Short task: Rewrite the lines from the one containing "shimmered (138, 887)" through the last line as a two-column CSV headed word and center. Give one row per line, with each field in double quotes and any line breaks replaced by spaces.

===============

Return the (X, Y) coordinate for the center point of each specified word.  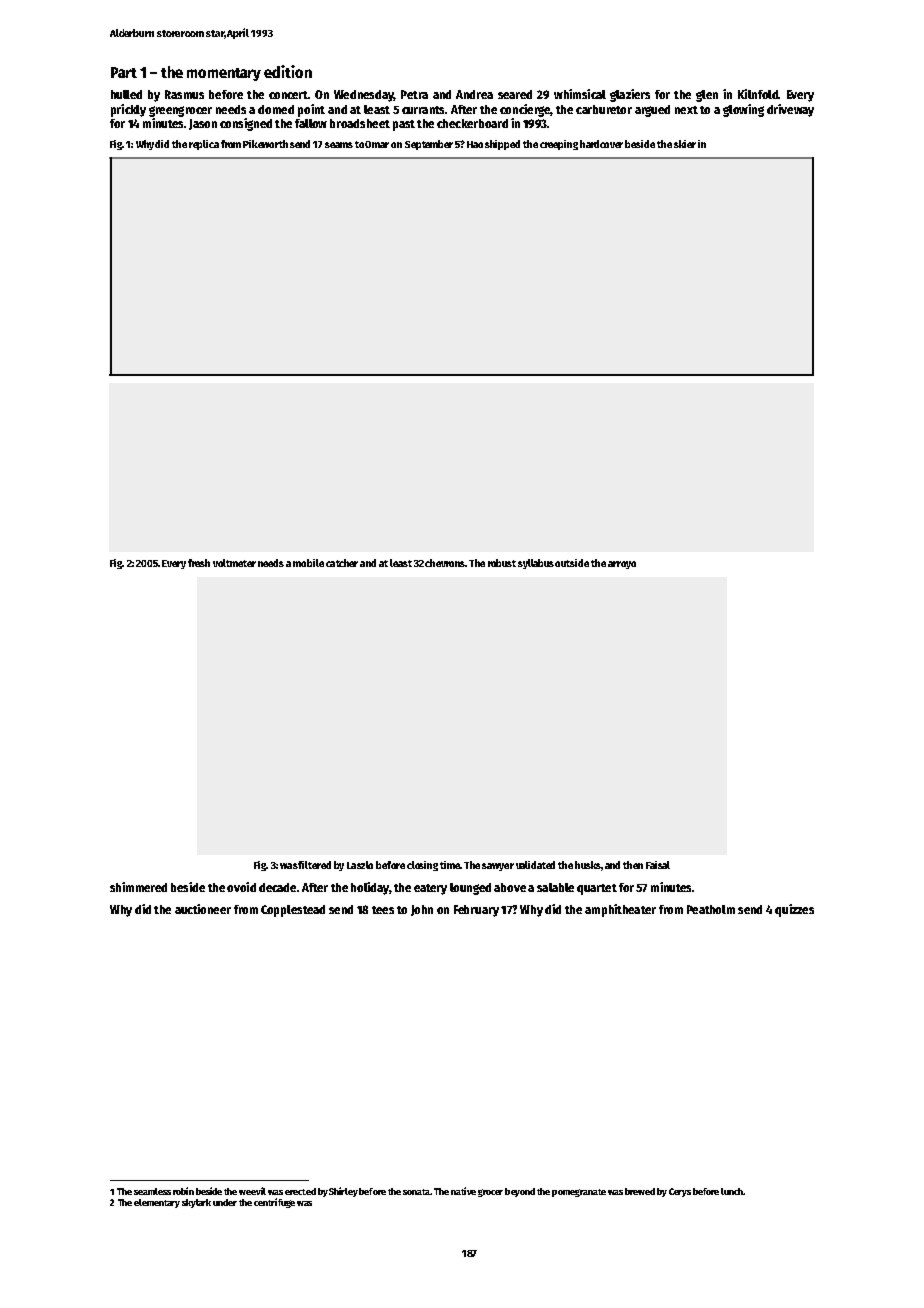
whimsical (580, 94)
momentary (224, 74)
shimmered (138, 887)
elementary (157, 1203)
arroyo (622, 565)
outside (572, 563)
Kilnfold (758, 94)
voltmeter (234, 563)
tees (383, 910)
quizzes (794, 910)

===============

Finished task:
word,center
"shimmered","(138, 887)"
"elementary","(157, 1203)"
"arroyo","(622, 565)"
"outside","(572, 563)"
"Kilnfold","(758, 94)"
"voltmeter","(234, 563)"
"tees","(383, 910)"
"quizzes","(794, 910)"